### TASK OBJECTIVE
Gather, from the data below, each line in which the word "board" occurs.

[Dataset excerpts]
- - -
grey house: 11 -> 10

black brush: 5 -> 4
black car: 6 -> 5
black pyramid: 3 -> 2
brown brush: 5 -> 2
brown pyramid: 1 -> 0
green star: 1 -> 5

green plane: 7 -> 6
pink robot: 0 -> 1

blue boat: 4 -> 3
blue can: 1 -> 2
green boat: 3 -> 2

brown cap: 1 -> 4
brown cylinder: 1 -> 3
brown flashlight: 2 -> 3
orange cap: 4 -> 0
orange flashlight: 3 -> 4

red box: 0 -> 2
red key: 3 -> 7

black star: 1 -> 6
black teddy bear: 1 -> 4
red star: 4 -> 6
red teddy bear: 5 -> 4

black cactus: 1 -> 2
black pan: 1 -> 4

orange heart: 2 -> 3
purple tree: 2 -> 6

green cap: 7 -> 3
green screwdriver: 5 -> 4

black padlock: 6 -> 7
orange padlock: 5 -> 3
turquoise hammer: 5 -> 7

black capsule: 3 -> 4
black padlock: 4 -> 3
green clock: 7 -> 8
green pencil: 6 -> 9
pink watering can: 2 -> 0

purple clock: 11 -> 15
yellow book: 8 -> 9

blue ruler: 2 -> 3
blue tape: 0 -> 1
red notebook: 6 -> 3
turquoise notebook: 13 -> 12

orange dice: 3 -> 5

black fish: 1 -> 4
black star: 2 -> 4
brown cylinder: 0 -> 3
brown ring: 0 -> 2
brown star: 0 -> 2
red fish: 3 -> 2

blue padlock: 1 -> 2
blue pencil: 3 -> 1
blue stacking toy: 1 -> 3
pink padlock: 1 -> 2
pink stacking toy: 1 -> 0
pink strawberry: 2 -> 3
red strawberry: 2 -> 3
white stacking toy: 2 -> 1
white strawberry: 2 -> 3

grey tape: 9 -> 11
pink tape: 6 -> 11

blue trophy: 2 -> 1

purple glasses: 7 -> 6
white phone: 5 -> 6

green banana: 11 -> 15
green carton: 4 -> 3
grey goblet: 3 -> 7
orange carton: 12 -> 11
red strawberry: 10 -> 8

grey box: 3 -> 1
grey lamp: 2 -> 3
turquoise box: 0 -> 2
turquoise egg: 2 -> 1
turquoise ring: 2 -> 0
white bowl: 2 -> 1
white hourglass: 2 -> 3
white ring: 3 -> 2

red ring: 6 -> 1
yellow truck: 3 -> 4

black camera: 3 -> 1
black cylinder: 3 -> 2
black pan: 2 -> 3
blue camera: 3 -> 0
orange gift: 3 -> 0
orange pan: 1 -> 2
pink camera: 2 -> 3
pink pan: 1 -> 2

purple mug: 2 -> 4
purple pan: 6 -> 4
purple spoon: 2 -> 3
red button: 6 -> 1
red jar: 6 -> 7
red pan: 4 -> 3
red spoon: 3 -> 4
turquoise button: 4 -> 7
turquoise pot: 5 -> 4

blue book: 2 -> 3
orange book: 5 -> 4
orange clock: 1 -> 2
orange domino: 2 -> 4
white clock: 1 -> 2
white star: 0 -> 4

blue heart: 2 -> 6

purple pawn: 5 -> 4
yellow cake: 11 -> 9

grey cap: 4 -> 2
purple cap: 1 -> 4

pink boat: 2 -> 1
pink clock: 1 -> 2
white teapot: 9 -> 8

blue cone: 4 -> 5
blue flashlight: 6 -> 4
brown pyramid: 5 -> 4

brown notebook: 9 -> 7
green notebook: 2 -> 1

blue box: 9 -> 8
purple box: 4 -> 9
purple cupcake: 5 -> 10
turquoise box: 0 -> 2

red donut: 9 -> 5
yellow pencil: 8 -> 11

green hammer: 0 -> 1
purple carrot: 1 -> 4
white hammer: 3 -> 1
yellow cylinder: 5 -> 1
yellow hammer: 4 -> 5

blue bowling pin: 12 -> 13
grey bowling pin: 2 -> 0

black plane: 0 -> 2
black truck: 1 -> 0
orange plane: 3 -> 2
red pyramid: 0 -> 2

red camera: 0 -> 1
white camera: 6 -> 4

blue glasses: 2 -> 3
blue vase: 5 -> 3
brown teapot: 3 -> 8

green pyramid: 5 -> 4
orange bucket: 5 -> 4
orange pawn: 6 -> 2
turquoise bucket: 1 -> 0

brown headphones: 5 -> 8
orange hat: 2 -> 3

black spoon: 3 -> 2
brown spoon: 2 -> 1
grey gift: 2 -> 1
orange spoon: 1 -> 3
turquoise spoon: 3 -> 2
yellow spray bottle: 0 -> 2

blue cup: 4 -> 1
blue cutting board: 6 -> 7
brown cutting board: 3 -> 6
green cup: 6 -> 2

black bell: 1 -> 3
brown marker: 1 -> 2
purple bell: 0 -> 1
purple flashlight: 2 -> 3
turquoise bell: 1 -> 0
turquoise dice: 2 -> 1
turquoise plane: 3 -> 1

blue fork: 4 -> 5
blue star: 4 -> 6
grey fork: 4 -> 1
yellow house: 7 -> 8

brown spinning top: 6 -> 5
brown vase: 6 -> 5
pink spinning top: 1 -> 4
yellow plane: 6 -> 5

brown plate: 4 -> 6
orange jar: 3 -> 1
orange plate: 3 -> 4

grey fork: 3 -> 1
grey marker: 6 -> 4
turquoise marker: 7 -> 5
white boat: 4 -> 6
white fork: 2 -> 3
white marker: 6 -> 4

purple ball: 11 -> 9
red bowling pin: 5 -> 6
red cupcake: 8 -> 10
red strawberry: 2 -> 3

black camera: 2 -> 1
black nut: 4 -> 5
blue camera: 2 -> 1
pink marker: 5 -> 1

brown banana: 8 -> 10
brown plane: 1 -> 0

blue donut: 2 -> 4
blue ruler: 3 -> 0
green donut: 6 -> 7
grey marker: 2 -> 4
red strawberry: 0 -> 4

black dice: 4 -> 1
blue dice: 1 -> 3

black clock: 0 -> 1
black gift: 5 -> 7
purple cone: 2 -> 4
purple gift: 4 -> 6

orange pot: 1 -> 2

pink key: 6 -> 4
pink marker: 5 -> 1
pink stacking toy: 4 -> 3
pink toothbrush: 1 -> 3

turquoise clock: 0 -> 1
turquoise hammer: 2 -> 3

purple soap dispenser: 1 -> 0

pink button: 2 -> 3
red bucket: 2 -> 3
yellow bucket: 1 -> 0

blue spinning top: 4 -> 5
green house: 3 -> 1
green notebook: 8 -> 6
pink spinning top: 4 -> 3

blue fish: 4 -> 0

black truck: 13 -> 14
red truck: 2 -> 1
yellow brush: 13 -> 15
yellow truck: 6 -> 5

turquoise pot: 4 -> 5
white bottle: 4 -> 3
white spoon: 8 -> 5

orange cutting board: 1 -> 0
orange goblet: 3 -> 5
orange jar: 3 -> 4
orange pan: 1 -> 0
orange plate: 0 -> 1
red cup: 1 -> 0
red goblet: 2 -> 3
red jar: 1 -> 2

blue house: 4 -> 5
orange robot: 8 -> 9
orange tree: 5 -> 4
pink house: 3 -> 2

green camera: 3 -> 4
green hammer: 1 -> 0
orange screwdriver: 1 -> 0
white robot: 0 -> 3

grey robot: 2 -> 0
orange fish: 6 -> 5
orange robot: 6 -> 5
- - -
### ANSWER TO THIS EXERCISE
blue cutting board: 6 -> 7
brown cutting board: 3 -> 6
orange cutting board: 1 -> 0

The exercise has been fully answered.